*** Source information ***

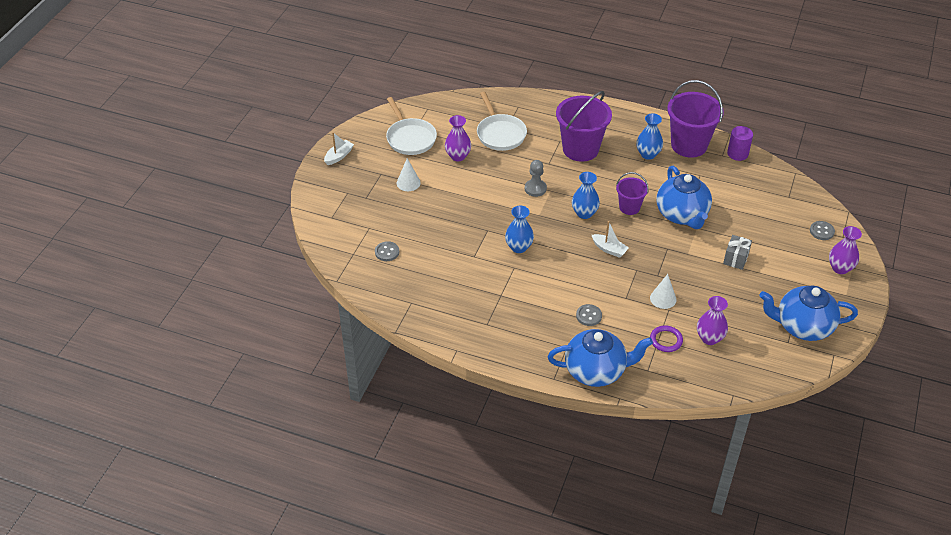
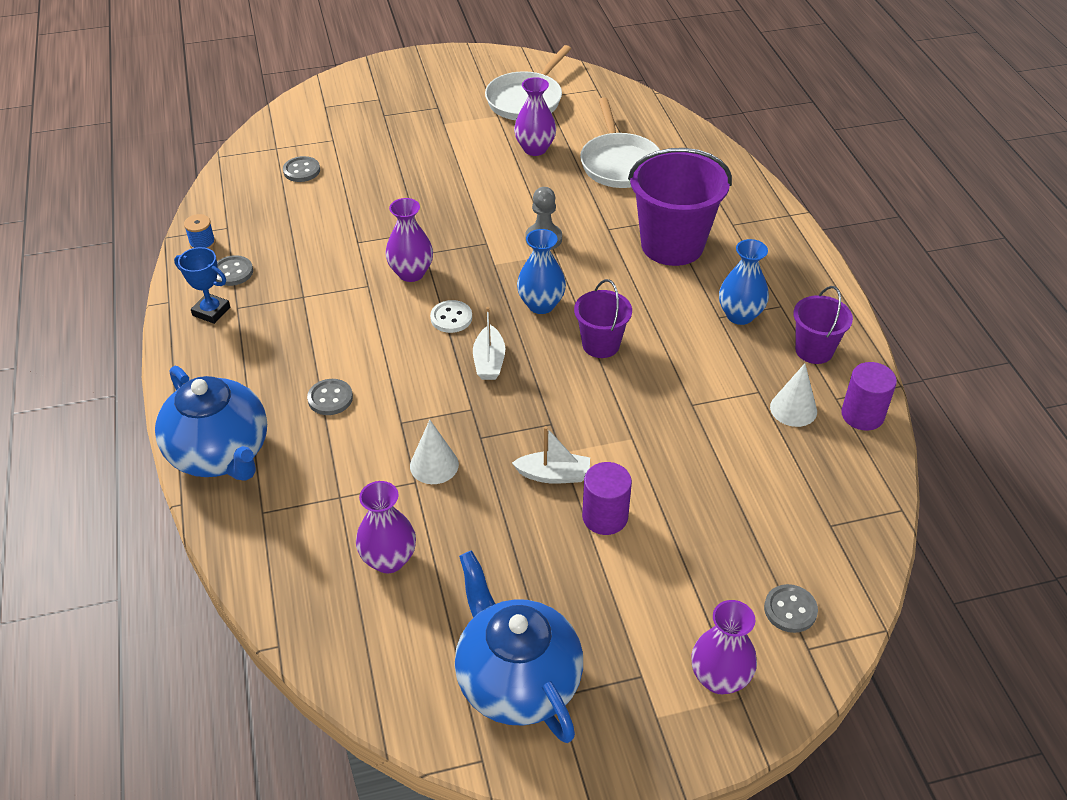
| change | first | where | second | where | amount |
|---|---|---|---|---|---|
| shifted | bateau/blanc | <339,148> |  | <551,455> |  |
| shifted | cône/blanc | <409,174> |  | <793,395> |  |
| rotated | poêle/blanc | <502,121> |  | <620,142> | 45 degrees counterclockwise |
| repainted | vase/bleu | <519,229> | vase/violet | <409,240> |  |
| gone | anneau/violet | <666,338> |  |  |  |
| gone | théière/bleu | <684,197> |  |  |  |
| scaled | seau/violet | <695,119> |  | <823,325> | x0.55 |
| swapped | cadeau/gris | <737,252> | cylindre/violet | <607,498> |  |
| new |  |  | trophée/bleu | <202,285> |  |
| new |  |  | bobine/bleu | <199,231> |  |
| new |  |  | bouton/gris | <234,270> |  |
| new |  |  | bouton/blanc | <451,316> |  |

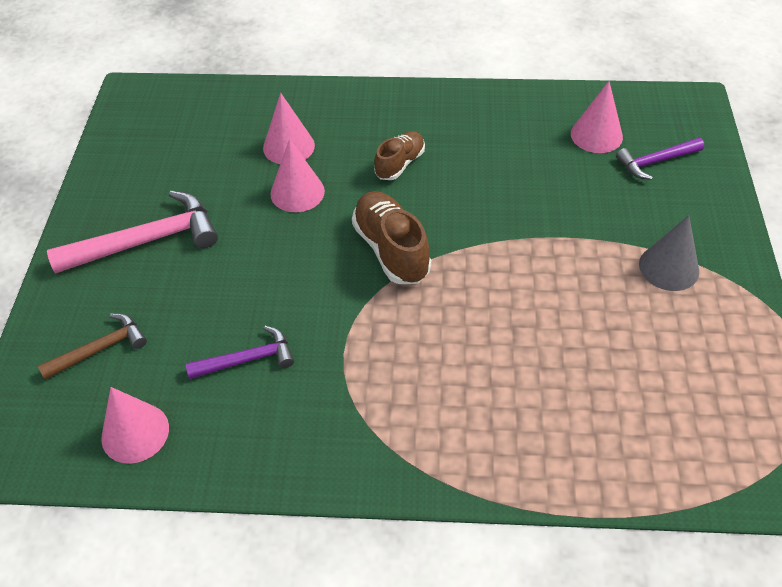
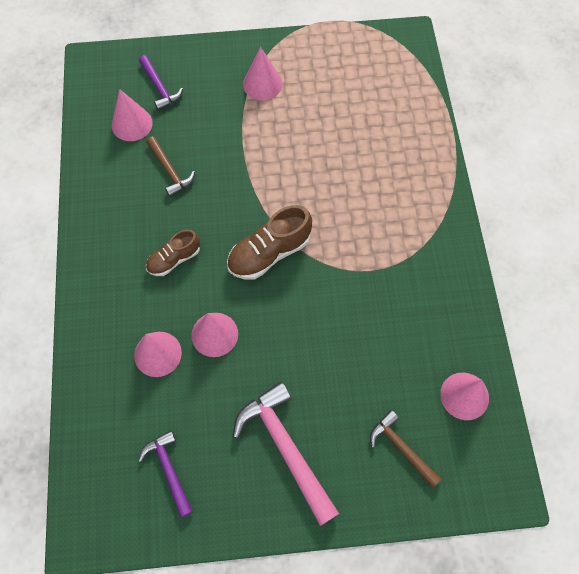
| change | first | where | second | where | amount |
|---|---|---|---|---|---|
| shifted | marteau/violet | <240,352> |  | <166,474> |  |
| rotated | chaussure/marron | <399,155> |  | <173,253> | 60 degrees counterclockwise |
| repainted | cône/gris | <669,253> | cône/rose | <262,73> |  |
| new |  |  | marteau/marron | <170,167> |  |

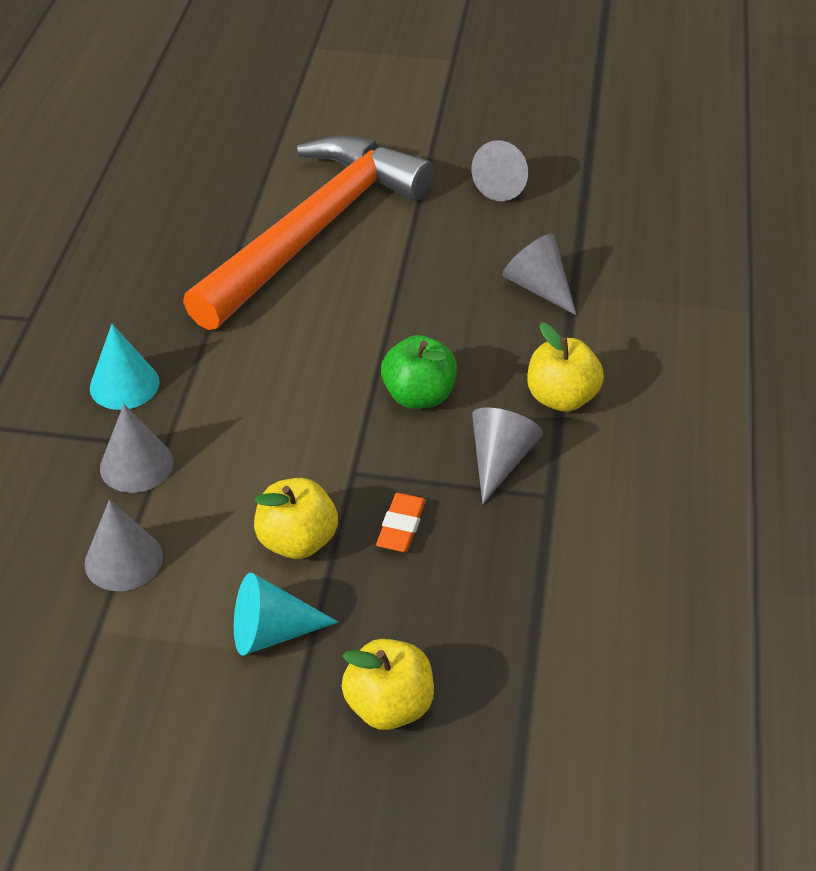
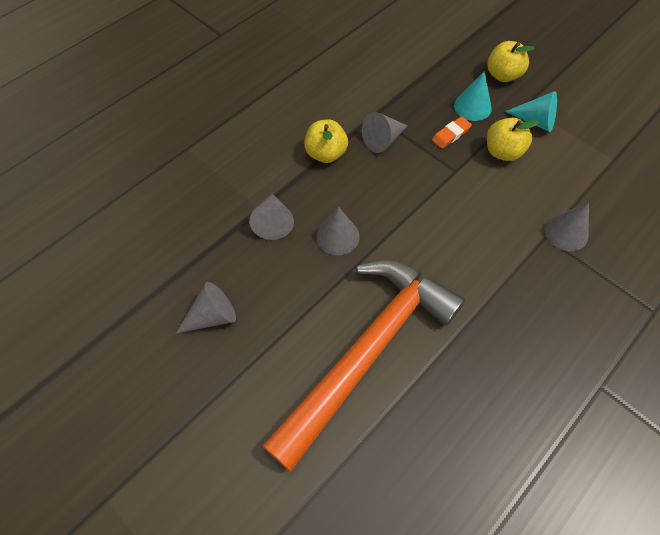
| change | first | where | second | where | amount |
|---|---|---|---|---|---|
| shifted | cône/gris | <124,545> |  | <338,231> |  |
| shifted | cône/turquoise | <125,367> |  | <473,96> |  |
| rotated | marteau/orange | <308,233> |  | <363,366> | 150 degrees clockwise |
| gone | pomme/vert | <419,372> |  |  |  |

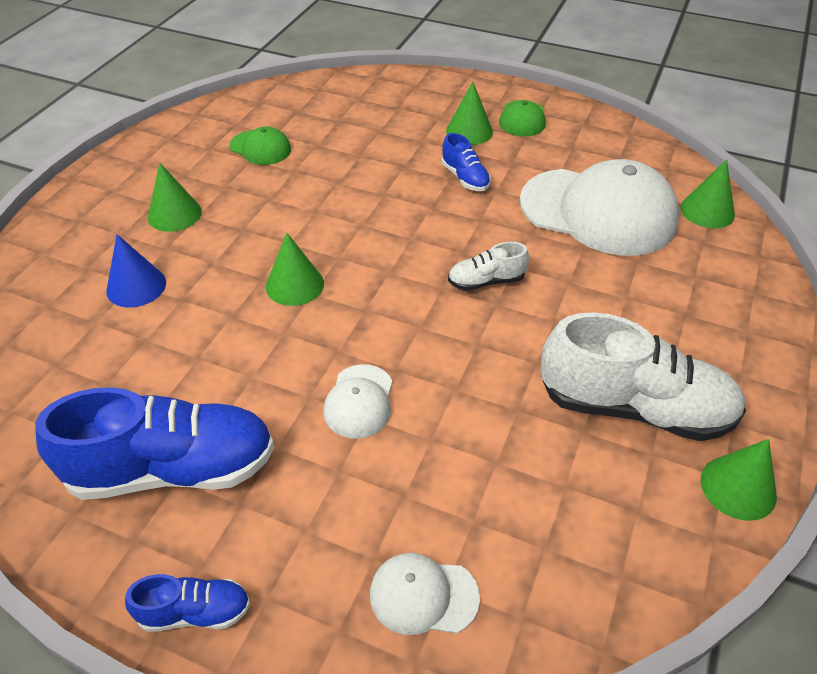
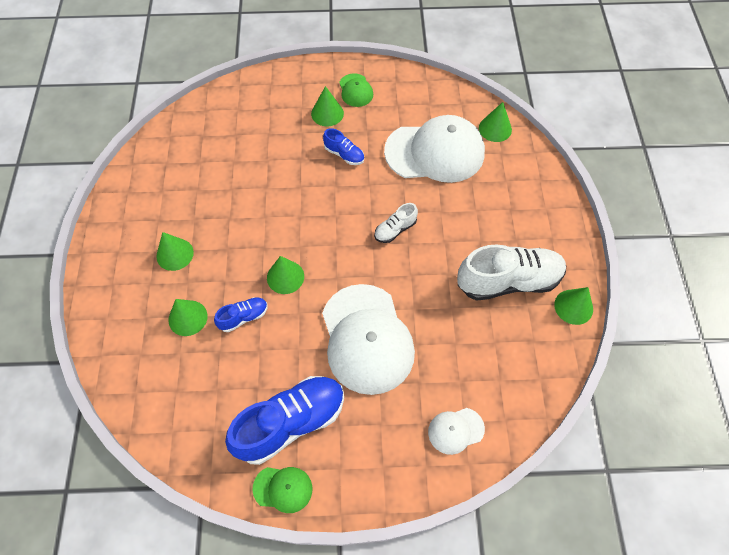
| change | first | where | second | where | amount |
|---|---|---|---|---|---|
| repainted | cône/bleu | <136,271> | cône/vert | <188,317> |  |
| shifted | chaussure/bleu | <187,603> |  | <241,314> |  |
| shifted | casquette/vert | <260,146> |  | <282,490> |  |
| scaled | casquette/blanc | <357,401> |  | <368,339> | x2.19 |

***

What you have to do: Copy out every line of the data that includes the word "repainted".

Task response:
| repainted | vase/bleu | <519,229> | vase/violet | <409,240> |  |
| repainted | cône/gris | <669,253> | cône/rose | <262,73> |  |
| repainted | cône/bleu | <136,271> | cône/vert | <188,317> |  |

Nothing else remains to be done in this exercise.